Instruction: Convert the lines of the records from the line containing "Question: Which object" through the line containing "Answer: (B)", both included, into a Markdown table with the columns Row and Line, leaving out blank lines.

Collected data entries
begin

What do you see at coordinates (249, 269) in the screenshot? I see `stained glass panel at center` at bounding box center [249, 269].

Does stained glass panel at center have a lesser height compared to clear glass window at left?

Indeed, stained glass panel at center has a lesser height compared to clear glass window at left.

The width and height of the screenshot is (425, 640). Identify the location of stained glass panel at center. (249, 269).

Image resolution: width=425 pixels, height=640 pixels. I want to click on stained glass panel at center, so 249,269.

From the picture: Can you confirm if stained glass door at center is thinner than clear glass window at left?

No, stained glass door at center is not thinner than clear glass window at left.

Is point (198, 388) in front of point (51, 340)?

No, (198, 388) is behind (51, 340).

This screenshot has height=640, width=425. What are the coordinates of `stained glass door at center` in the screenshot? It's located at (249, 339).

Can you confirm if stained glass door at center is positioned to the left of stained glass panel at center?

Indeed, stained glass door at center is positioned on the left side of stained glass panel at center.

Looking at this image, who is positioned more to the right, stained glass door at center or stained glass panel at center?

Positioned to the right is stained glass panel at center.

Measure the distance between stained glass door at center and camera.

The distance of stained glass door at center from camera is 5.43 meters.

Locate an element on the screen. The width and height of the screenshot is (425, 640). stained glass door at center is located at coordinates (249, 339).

end
begin

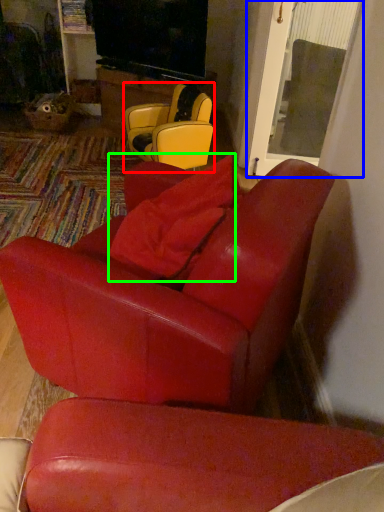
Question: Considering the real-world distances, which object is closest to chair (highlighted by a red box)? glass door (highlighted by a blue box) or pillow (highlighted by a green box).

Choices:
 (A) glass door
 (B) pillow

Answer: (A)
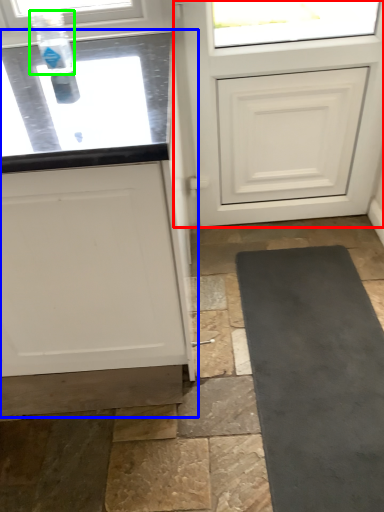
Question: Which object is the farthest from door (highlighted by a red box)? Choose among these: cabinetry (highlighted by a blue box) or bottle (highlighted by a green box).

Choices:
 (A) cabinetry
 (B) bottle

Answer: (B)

end

Task output:
| Row | Line |
|---|---|
| 1 | Question: Which object is the farthest from door (highlighted by a red box)? Choose among these: cabinetry (highlighted by a blue box) or bottle (highlighted by a green box). |
| 2 | Choices: |
| 3 |  (A) cabinetry |
| 4 |  (B) bottle |
| 5 | Answer: (B) |